| Saved data entries |
+--

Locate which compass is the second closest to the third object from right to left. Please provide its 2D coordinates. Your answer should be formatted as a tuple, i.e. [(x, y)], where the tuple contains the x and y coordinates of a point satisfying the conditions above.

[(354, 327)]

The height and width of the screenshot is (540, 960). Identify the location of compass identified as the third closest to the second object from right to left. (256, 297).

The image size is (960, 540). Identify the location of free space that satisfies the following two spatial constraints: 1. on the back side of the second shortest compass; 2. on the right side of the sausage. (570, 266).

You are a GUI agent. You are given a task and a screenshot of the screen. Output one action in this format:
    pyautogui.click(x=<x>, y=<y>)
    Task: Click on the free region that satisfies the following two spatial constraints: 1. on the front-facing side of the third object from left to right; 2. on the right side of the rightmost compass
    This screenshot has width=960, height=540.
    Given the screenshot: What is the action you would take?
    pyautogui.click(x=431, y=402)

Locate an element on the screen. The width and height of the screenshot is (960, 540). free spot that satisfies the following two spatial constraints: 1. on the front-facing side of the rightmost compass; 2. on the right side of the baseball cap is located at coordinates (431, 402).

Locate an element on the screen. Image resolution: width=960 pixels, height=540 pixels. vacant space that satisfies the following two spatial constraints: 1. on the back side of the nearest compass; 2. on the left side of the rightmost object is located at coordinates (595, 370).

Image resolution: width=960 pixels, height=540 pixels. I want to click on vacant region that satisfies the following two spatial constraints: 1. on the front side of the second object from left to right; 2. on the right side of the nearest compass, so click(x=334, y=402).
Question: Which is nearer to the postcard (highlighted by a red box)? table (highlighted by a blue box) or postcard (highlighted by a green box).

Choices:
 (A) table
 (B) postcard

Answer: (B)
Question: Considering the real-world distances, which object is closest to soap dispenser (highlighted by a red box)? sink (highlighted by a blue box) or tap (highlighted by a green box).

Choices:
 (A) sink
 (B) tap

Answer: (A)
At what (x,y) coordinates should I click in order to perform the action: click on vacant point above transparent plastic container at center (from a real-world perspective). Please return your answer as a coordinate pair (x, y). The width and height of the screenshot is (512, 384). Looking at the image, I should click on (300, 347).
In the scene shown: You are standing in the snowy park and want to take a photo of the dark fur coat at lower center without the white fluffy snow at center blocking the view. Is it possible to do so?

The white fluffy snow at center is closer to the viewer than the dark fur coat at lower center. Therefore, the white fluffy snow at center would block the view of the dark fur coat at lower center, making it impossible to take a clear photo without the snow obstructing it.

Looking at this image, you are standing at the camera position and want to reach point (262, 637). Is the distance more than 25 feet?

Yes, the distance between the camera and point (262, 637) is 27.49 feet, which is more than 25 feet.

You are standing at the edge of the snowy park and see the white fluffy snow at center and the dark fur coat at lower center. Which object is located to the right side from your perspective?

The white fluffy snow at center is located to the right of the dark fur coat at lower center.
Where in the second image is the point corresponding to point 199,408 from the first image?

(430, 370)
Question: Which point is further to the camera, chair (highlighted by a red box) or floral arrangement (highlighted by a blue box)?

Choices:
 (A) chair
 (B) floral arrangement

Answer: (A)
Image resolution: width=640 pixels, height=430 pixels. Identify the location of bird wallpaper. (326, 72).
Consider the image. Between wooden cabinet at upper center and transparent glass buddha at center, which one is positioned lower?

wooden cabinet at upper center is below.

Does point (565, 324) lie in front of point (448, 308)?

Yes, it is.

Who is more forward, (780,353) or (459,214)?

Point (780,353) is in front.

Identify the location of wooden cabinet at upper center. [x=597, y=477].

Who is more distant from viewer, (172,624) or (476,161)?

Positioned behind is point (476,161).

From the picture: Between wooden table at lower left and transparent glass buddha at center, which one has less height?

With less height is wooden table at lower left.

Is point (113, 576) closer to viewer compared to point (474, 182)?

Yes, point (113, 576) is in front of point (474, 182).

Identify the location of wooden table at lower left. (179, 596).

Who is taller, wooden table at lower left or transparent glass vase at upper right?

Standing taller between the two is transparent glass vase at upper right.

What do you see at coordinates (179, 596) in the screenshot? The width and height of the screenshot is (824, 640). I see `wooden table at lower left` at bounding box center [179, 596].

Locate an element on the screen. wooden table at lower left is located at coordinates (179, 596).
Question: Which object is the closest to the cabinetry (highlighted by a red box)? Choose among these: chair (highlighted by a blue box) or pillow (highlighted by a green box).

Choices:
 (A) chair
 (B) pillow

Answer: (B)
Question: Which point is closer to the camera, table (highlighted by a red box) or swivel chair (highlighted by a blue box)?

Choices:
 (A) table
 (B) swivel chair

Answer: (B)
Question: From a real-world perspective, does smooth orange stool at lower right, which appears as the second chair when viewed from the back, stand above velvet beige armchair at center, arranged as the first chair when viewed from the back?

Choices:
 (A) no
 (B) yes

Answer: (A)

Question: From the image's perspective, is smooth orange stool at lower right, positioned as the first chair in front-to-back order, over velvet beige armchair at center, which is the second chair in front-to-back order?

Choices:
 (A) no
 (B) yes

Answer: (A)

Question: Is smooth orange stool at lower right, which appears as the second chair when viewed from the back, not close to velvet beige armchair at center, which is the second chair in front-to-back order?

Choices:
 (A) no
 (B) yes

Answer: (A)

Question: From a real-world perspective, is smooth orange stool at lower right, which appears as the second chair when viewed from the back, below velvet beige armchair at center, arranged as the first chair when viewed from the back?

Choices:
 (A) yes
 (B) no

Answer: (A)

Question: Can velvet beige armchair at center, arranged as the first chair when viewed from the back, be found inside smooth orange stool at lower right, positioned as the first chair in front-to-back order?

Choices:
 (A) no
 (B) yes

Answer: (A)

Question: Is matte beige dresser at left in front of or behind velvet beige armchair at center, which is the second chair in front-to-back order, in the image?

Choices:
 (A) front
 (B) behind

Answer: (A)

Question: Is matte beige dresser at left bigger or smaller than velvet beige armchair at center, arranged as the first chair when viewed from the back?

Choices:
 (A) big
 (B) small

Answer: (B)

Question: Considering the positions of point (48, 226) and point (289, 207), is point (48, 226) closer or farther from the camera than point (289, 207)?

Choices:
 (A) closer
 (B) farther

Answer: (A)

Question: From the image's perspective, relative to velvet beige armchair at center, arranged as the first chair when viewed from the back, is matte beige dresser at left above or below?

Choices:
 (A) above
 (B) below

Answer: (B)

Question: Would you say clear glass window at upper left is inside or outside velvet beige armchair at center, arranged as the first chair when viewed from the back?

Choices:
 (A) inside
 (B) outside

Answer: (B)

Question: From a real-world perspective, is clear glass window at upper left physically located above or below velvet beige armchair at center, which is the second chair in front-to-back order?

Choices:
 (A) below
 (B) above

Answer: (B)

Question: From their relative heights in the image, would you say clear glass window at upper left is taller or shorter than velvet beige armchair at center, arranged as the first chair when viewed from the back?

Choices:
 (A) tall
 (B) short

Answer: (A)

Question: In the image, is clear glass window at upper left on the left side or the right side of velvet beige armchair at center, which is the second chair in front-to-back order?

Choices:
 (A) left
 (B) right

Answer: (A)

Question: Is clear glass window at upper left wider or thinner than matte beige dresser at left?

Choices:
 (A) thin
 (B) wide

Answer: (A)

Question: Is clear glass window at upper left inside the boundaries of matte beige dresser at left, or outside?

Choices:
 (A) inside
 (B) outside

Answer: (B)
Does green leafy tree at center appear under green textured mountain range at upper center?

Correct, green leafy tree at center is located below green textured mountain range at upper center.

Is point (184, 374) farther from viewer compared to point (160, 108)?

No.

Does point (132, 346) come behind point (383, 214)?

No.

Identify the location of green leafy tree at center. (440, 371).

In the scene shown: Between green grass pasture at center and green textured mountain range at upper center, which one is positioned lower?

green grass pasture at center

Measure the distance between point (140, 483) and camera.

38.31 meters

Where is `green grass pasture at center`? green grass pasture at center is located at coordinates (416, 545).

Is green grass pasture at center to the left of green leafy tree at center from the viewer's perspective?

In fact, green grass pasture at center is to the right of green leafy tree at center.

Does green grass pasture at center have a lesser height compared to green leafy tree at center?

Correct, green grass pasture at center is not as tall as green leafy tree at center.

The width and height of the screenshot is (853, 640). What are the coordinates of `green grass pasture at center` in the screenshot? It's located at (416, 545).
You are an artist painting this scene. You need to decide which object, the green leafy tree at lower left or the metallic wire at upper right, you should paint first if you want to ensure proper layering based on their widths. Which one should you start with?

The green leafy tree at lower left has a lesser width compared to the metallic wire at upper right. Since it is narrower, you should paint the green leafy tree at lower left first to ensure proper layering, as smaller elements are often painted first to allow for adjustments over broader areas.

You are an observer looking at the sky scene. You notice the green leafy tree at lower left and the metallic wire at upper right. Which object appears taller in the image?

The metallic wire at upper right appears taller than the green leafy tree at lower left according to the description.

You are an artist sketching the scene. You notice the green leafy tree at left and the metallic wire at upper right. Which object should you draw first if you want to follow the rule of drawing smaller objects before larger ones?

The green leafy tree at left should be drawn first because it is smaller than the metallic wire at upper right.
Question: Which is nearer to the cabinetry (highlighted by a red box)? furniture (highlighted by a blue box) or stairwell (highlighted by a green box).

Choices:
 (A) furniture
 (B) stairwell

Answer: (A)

+--

| Work order |
Lay out the lines above, from the first line through the line containing "Locate an element on the screen. Image", as a JSON list of strings with one string per line. Omit blank lines.

| Completed exercise |
[
  "Locate which compass is the second closest to the third object from right to left. Please provide its 2D coordinates. Your answer should be formatted as a tuple, i.e. [(x, y)], where the tuple contains the x and y coordinates of a point satisfying the conditions above.",
  "[(354, 327)]",
  "The height and width of the screenshot is (540, 960). Identify the location of compass identified as the third closest to the second object from right to left. (256, 297).",
  "The image size is (960, 540). Identify the location of free space that satisfies the following two spatial constraints: 1. on the back side of the second shortest compass; 2. on the right side of the sausage. (570, 266).",
  "You are a GUI agent. You are given a task and a screenshot of the screen. Output one action in this format:",
  "    pyautogui.click(x=<x>, y=<y>)",
  "    Task: Click on the free region that satisfies the following two spatial constraints: 1. on the front-facing side of the third object from left to right; 2. on the right side of the rightmost compass",
  "    This screenshot has width=960, height=540.",
  "    Given the screenshot: What is the action you would take?",
  "    pyautogui.click(x=431, y=402)",
  "Locate an element on the screen. The width and height of the screenshot is (960, 540). free spot that satisfies the following two spatial constraints: 1. on the front-facing side of the rightmost compass; 2. on the right side of the baseball cap is located at coordinates (431, 402).",
  "Locate an element on the screen. Image resolution: width=960 pixels, height=540 pixels. vacant space that satisfies the following two spatial constraints: 1. on the back side of the nearest compass; 2. on the left side of the rightmost object is located at coordinates (595, 370)."
]